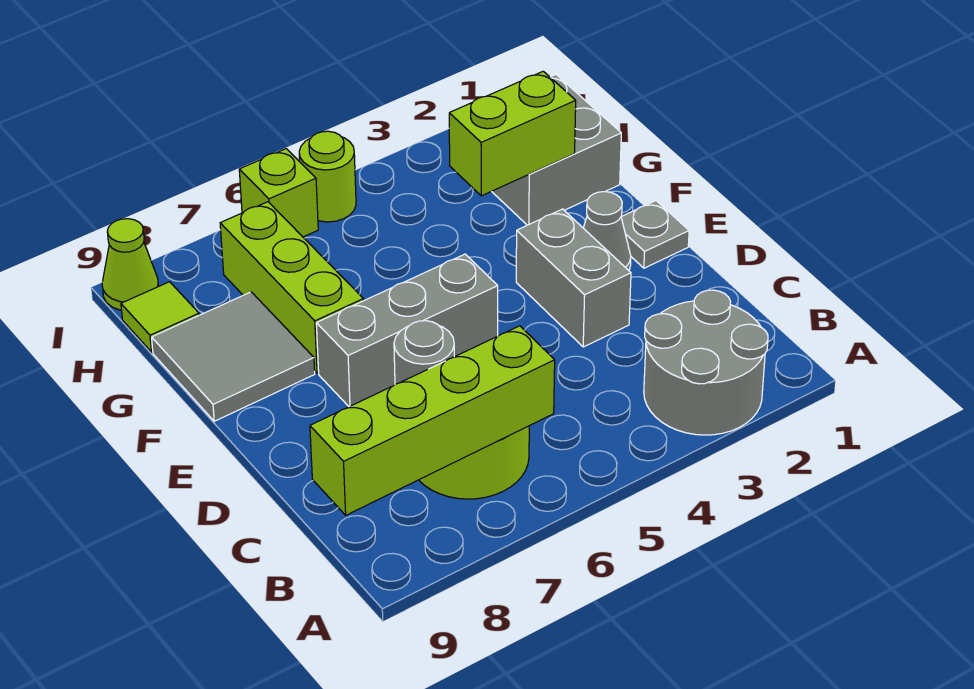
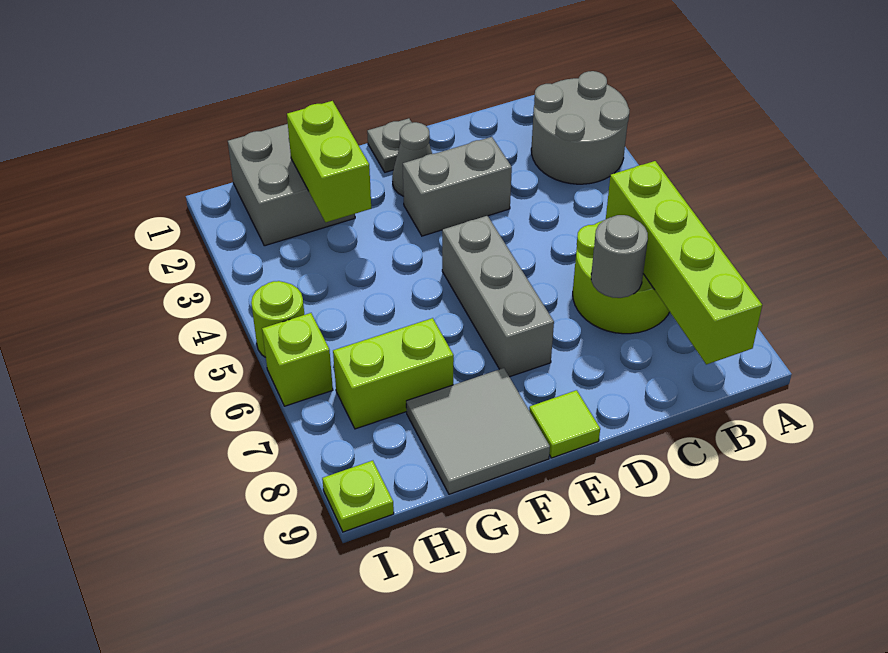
lime brick F7:H7 level 1 -> lime brick G7:H7 level 1
lime tile H9 level 1 -> lime tile E9 level 1
lime cone I9 level 1 -> lime plate I9 level 1

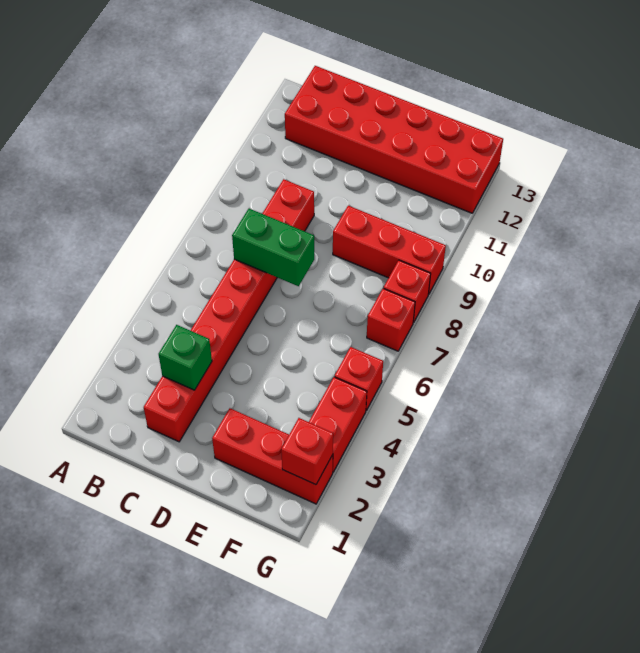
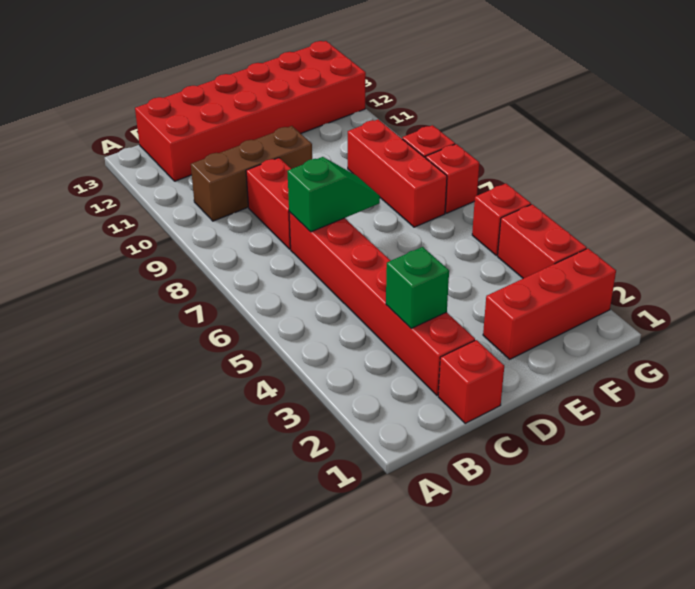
none -> brown brick B10:D10 level 1
green brick C7:D7 level 2 -> green slope C7:D7 level 2 top C
red brick E9:G9 level 1 -> red brick F7:F9 level 1
red brick G2 level 2 -> red brick C1 level 1

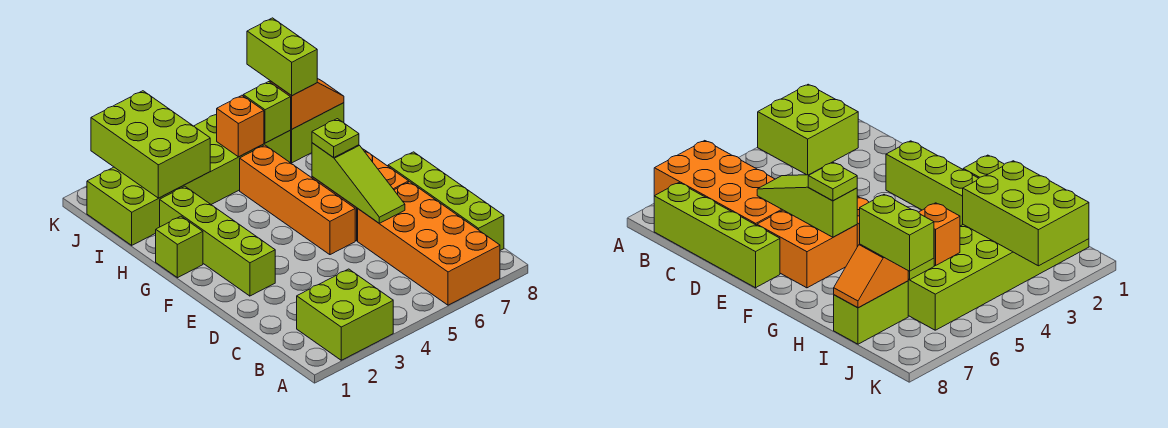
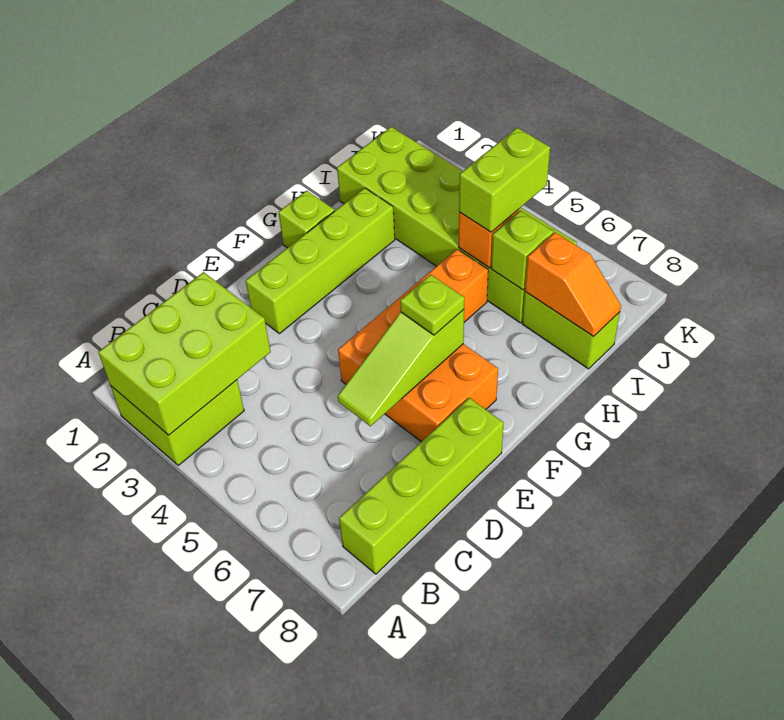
orange brick A6:D7 level 1 -> none
lime brick I2:K3 level 2 -> lime brick A2:C3 level 2
lime brick I7:J7 level 3 -> lime brick I5:J5 level 3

* **WHAT TO WORK ON**
Repeat the line that contains "green brick C7:D7" and each line after it, through the last line of the listing, exactly and alone; pictures stay out of the repeat.

* **REPLY**
green brick C7:D7 level 2 -> green slope C7:D7 level 2 top C
red brick E9:G9 level 1 -> red brick F7:F9 level 1
red brick G2 level 2 -> red brick C1 level 1

orange brick A6:D7 level 1 -> none
lime brick I2:K3 level 2 -> lime brick A2:C3 level 2
lime brick I7:J7 level 3 -> lime brick I5:J5 level 3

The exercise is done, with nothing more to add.